> **Required work**
Below are the records; copy each line in which "yellow" can be found.

> **Available data**
===============
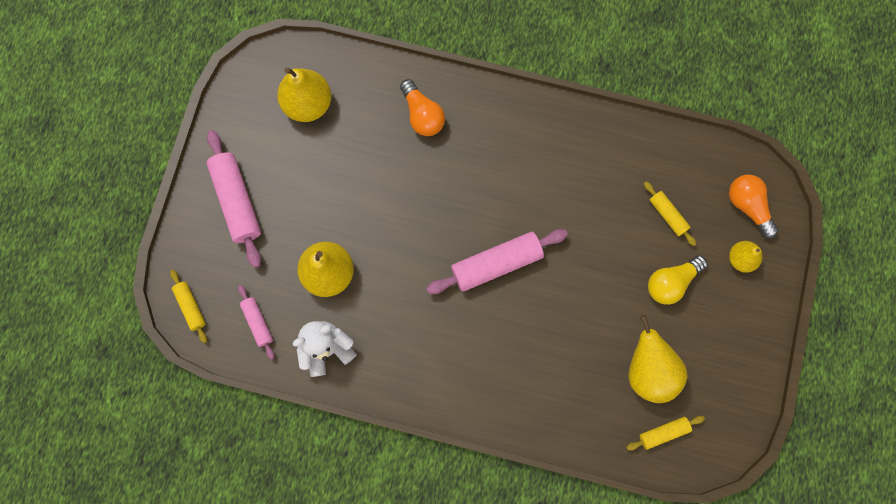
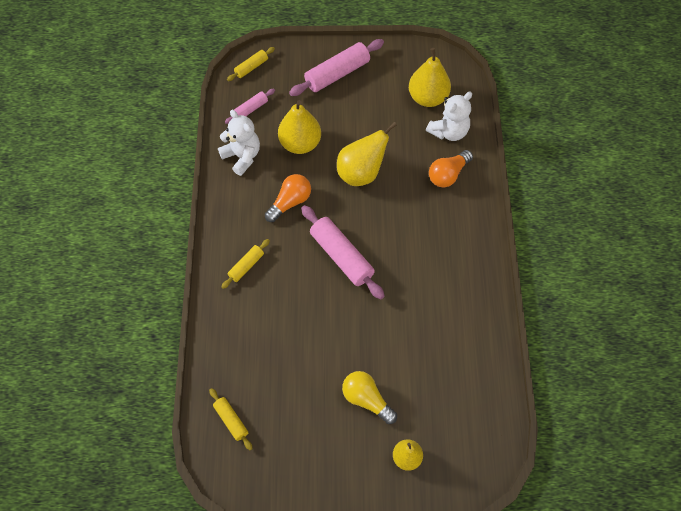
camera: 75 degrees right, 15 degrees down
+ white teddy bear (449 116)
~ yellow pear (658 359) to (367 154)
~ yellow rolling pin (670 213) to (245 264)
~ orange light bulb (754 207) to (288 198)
===============
> **Reply**
~ yellow pear (658 359) to (367 154)
~ yellow rolling pin (670 213) to (245 264)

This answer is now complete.